→ Task: An exact copy of all the data, minus the images, is required.

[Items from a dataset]
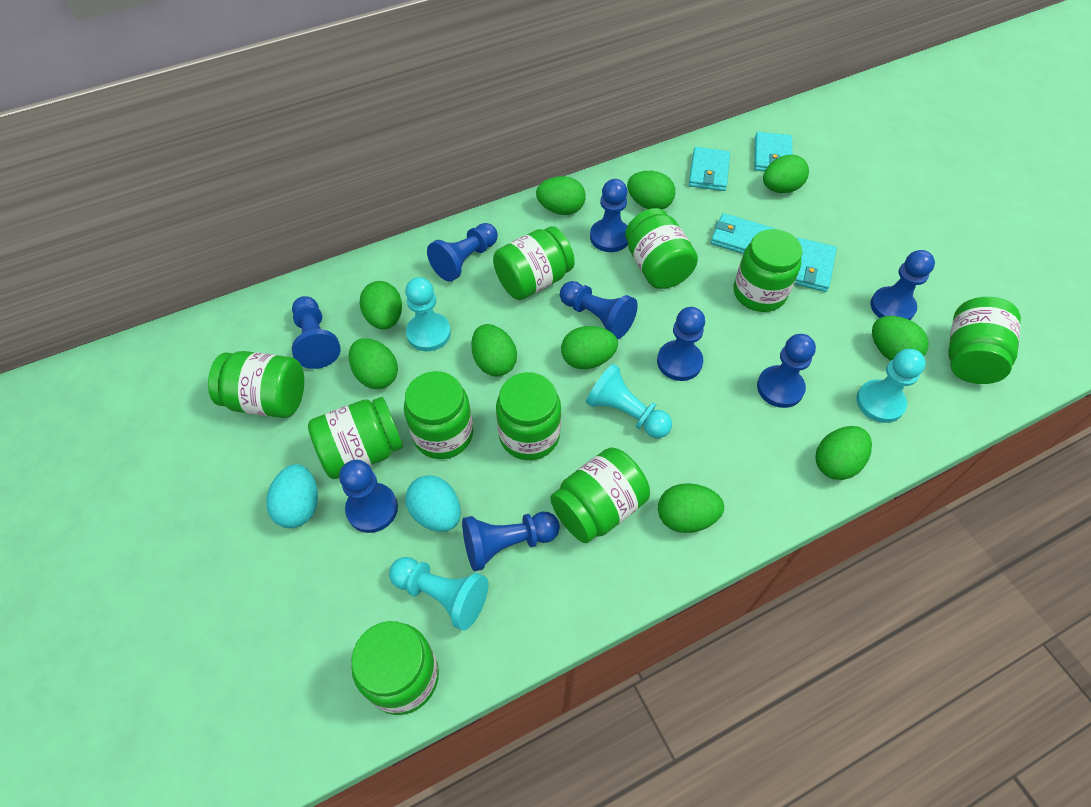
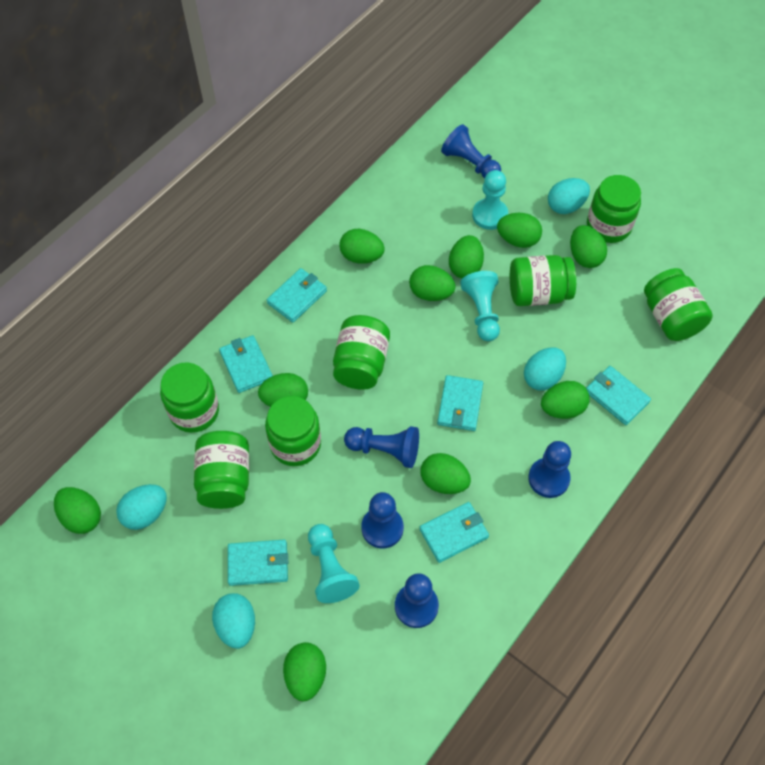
blue pawn: 9 -> 5
green jar: 10 -> 7
turquoise egg: 2 -> 4
turquoise pawn: 4 -> 3
turquoise wallet: 4 -> 6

→ Problem solution:
blue pawn: 9 -> 5
green jar: 10 -> 7
turquoise egg: 2 -> 4
turquoise pawn: 4 -> 3
turquoise wallet: 4 -> 6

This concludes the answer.